WHAT YOU SHOULD DO :: Reproduce every line in the rows below word for word, leaving out the pictures.

DATA SUPPLIED ::
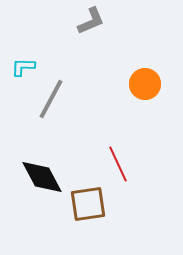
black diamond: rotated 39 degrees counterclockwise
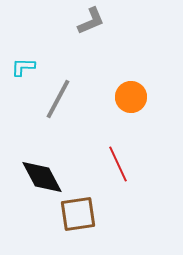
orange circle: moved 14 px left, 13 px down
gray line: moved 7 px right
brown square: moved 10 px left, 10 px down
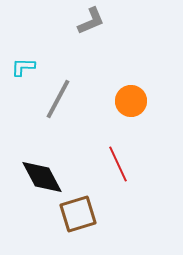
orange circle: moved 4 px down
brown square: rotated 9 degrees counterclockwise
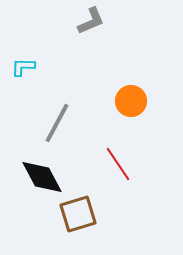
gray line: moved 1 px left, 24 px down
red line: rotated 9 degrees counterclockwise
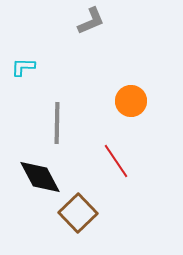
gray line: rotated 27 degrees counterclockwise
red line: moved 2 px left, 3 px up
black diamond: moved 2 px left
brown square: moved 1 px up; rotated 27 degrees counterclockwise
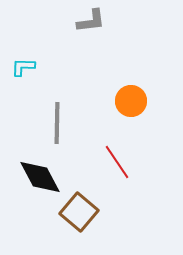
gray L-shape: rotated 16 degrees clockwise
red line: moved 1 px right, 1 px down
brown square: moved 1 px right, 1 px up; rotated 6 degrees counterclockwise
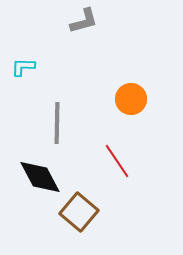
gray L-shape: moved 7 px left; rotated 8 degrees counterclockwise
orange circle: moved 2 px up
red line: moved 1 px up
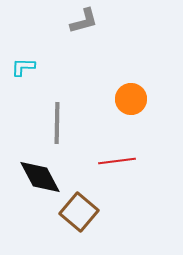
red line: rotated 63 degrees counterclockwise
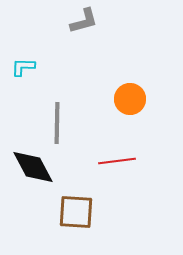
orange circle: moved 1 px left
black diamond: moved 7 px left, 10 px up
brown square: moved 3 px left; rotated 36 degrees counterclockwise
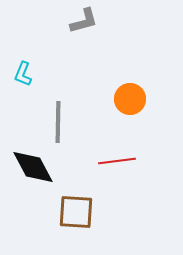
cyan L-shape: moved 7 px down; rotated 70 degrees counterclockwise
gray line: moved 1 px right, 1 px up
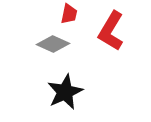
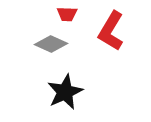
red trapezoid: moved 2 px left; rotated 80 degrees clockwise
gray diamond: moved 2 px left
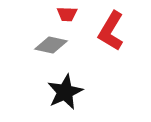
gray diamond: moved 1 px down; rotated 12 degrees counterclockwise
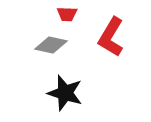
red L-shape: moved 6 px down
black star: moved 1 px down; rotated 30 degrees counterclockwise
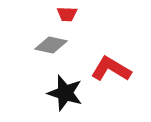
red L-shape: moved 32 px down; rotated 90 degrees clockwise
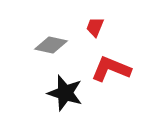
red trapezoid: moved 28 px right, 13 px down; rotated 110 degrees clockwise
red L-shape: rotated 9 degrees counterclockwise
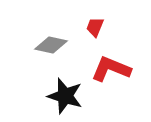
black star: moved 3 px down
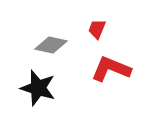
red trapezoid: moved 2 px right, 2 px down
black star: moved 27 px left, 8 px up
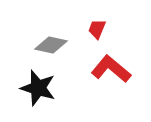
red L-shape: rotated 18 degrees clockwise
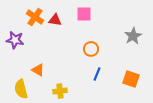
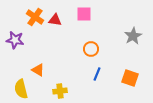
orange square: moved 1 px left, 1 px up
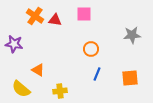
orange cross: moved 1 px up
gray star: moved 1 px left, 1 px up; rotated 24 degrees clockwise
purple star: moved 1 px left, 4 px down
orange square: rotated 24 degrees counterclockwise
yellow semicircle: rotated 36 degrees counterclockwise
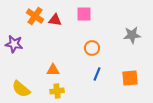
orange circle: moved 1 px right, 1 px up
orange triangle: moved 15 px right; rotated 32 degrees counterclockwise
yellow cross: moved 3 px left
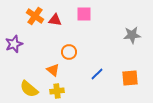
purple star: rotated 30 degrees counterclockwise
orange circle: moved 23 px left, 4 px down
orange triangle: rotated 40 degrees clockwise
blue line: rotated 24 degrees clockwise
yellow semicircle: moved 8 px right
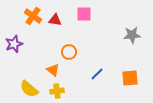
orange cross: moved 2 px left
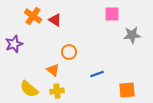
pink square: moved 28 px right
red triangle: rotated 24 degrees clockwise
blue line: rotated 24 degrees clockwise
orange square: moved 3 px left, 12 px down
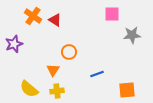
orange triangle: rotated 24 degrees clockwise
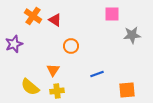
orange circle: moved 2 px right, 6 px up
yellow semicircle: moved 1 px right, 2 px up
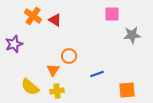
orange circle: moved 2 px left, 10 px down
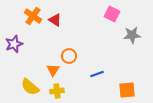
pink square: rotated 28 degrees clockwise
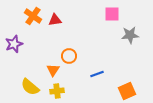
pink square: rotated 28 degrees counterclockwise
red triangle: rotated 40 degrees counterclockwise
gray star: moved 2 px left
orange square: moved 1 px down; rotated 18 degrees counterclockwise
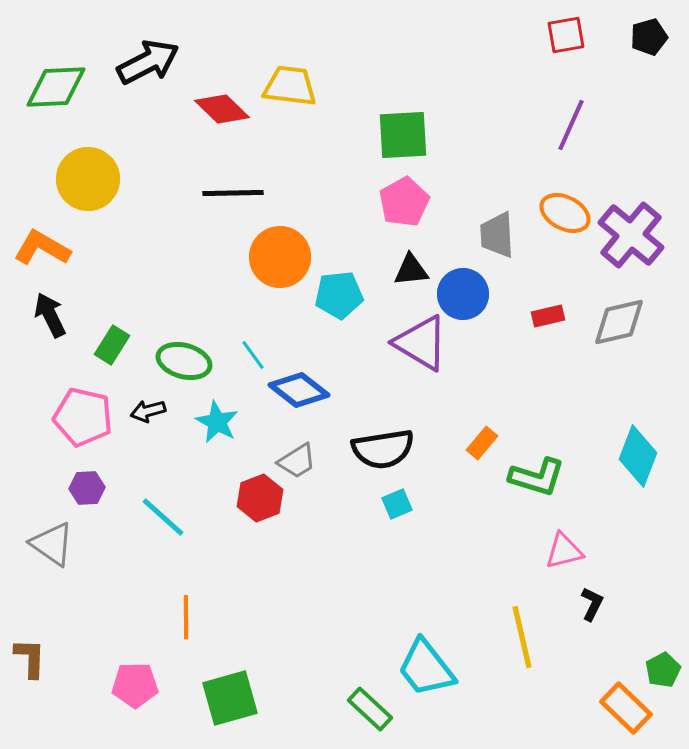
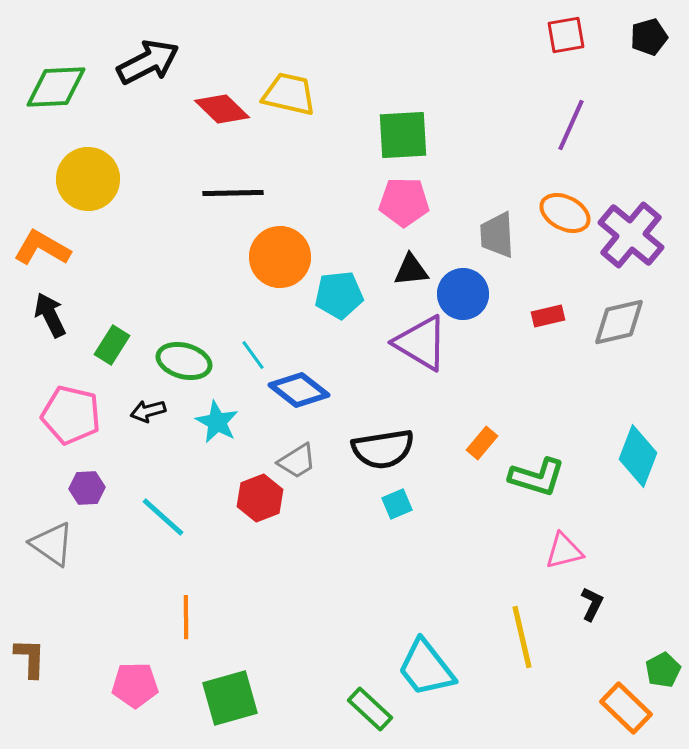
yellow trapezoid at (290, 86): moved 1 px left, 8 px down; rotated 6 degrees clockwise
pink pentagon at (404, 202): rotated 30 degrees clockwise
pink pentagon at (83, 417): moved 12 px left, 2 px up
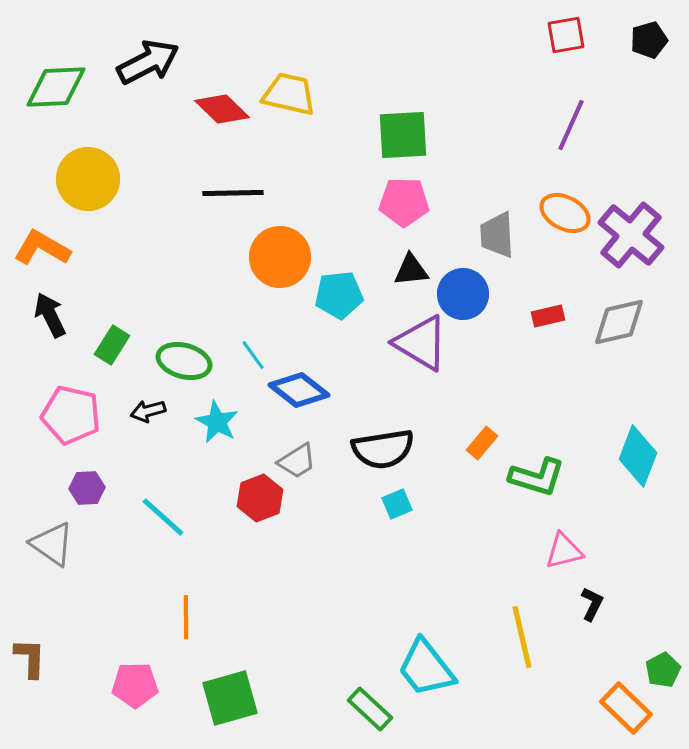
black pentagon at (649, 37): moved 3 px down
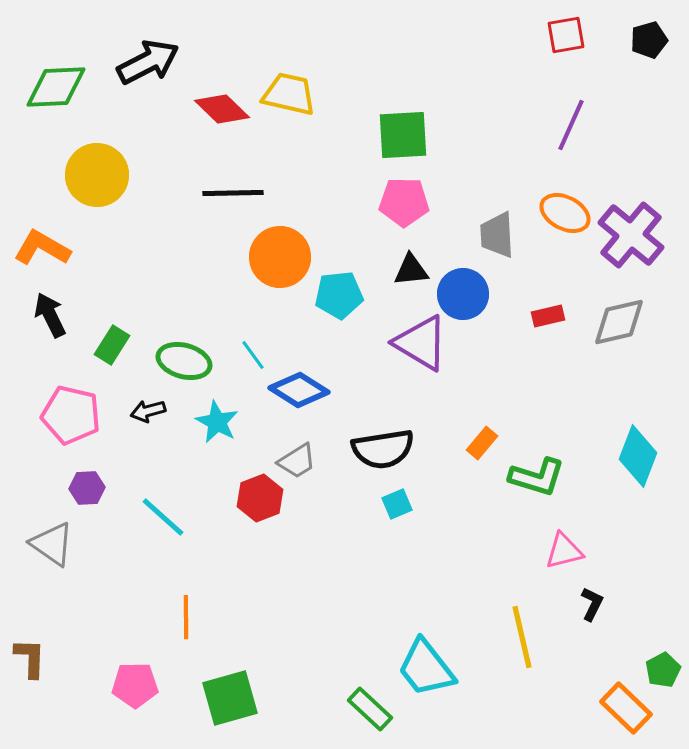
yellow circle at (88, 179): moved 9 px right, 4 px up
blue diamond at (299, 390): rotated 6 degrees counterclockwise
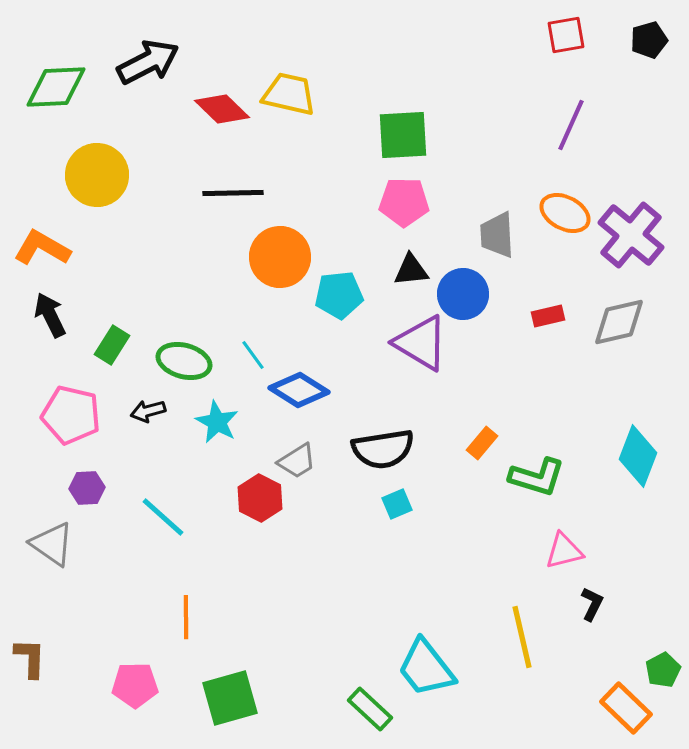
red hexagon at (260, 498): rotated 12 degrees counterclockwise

SOLUTION TO THIS PROBLEM ::
black diamond: rotated 39 degrees counterclockwise
orange circle: moved 14 px left, 13 px down
gray line: moved 7 px right
brown square: moved 10 px left, 10 px down
orange circle: moved 4 px down
brown square: rotated 9 degrees counterclockwise
gray line: moved 1 px left, 24 px down
red line: rotated 9 degrees counterclockwise
gray line: rotated 27 degrees counterclockwise
red line: moved 2 px left, 3 px up
black diamond: moved 2 px left
brown square: moved 1 px up; rotated 27 degrees counterclockwise
gray L-shape: rotated 16 degrees clockwise
red line: moved 1 px right, 1 px down
brown square: moved 1 px right, 1 px up; rotated 6 degrees counterclockwise
gray L-shape: moved 7 px left; rotated 8 degrees counterclockwise
orange circle: moved 2 px up
red line: moved 1 px up
red line: rotated 63 degrees counterclockwise
orange circle: moved 1 px left
black diamond: moved 7 px left, 10 px up
brown square: moved 3 px left; rotated 36 degrees counterclockwise
cyan L-shape: moved 7 px down; rotated 70 degrees counterclockwise
gray line: moved 1 px right, 1 px up
red trapezoid: moved 2 px left; rotated 80 degrees clockwise
gray diamond: moved 2 px left
gray diamond: moved 1 px down; rotated 12 degrees counterclockwise
red L-shape: moved 6 px down
black star: moved 1 px down; rotated 30 degrees counterclockwise
red L-shape: moved 32 px down; rotated 90 degrees clockwise
red trapezoid: moved 28 px right, 13 px down; rotated 110 degrees clockwise
red L-shape: rotated 9 degrees counterclockwise
black star: moved 3 px down
red trapezoid: moved 2 px right, 2 px down
black star: moved 27 px left, 8 px up
red L-shape: rotated 18 degrees clockwise
orange square: moved 1 px left, 1 px up
orange cross: moved 1 px up
gray star: moved 1 px left, 1 px up; rotated 24 degrees clockwise
purple star: moved 1 px left, 4 px down
orange square: rotated 24 degrees counterclockwise
yellow semicircle: rotated 36 degrees counterclockwise
orange circle: moved 1 px right, 1 px up
orange triangle: moved 15 px right; rotated 32 degrees counterclockwise
yellow cross: moved 3 px left
purple star: rotated 30 degrees counterclockwise
orange circle: moved 23 px left, 4 px down
orange triangle: rotated 40 degrees clockwise
blue line: rotated 24 degrees clockwise
yellow semicircle: moved 8 px right
orange cross: moved 2 px left
pink square: moved 28 px right
red triangle: rotated 24 degrees clockwise
blue line: rotated 24 degrees clockwise
orange square: moved 3 px left, 12 px down
orange triangle: rotated 24 degrees clockwise
orange circle: moved 2 px right, 6 px up
yellow semicircle: moved 1 px right, 2 px up
orange circle: moved 2 px left, 10 px down
pink square: rotated 28 degrees clockwise
pink square: rotated 28 degrees counterclockwise
red triangle: rotated 40 degrees counterclockwise
gray star: moved 2 px left
orange square: moved 1 px down; rotated 18 degrees counterclockwise
yellow trapezoid at (290, 86): moved 1 px left, 8 px down; rotated 6 degrees clockwise
pink pentagon at (404, 202): rotated 30 degrees clockwise
pink pentagon at (83, 417): moved 12 px left, 2 px up
black pentagon at (649, 37): moved 3 px down
yellow circle at (88, 179): moved 9 px right, 4 px up
blue diamond at (299, 390): rotated 6 degrees counterclockwise
red hexagon at (260, 498): rotated 12 degrees counterclockwise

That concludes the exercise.